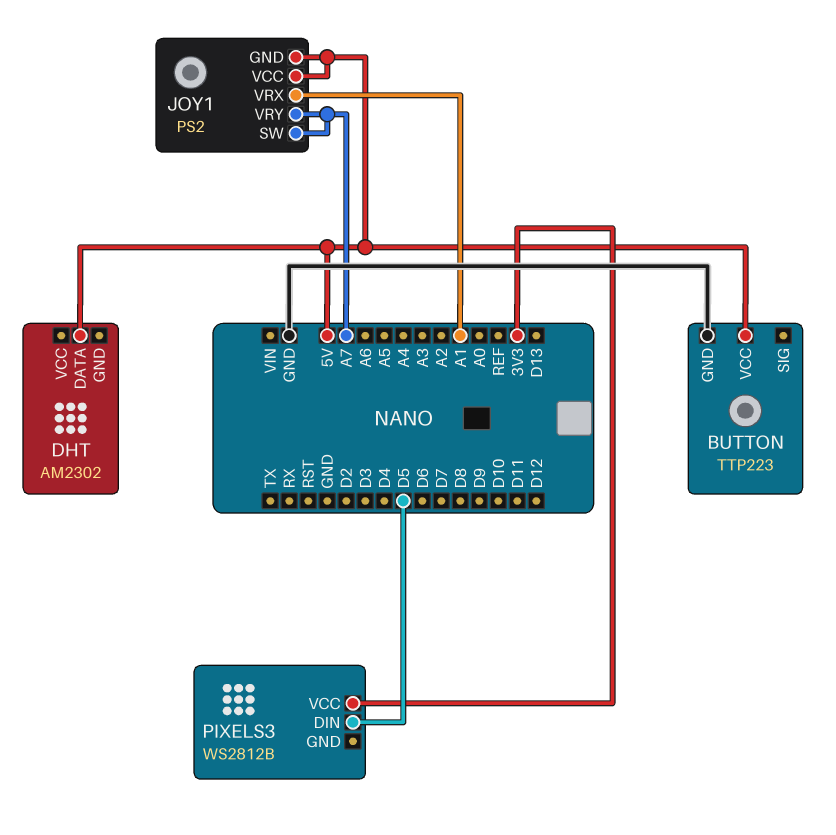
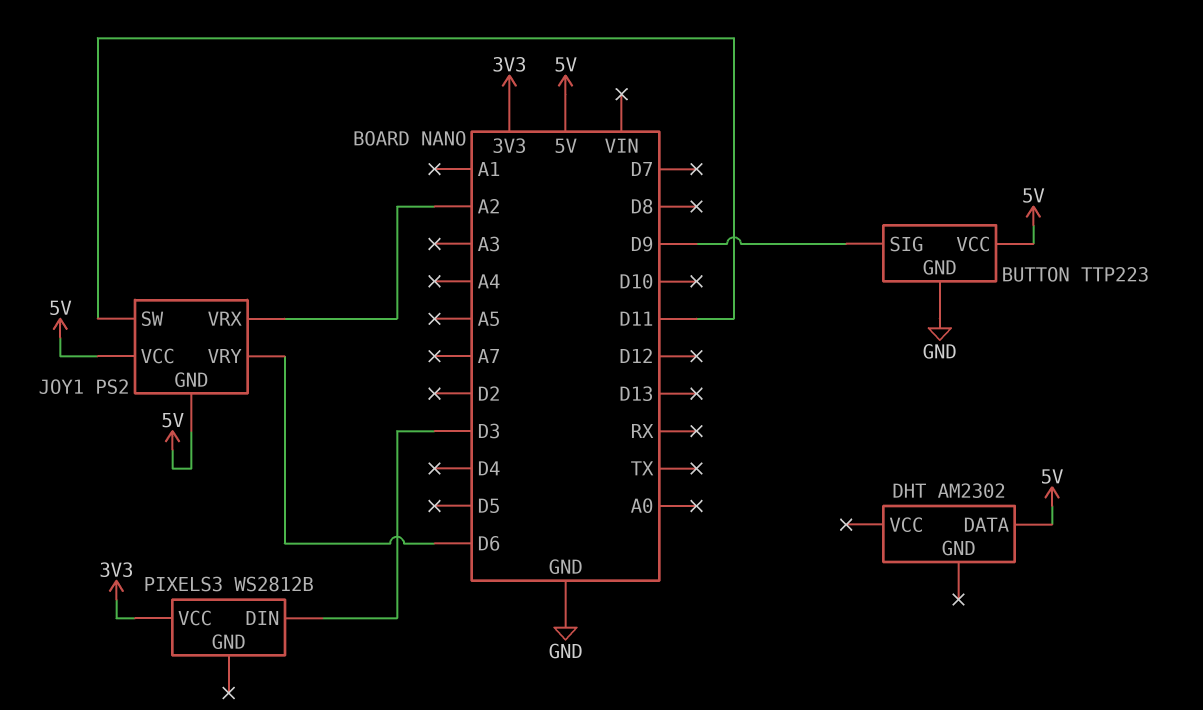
BUTTON pin SIG: none -> D9
JOY1 pin SW: A7 -> D11
JOY1 pin VRX: A1 -> A2
JOY1 pin VRY: A7 -> D6
PIXELS3 pin DIN: D5 -> D3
----
Exercise directions =
Leaving out the pictures, repeat all of the entries exactly.

Output =
BUTTON pin SIG: none -> D9
JOY1 pin SW: A7 -> D11
JOY1 pin VRX: A1 -> A2
JOY1 pin VRY: A7 -> D6
PIXELS3 pin DIN: D5 -> D3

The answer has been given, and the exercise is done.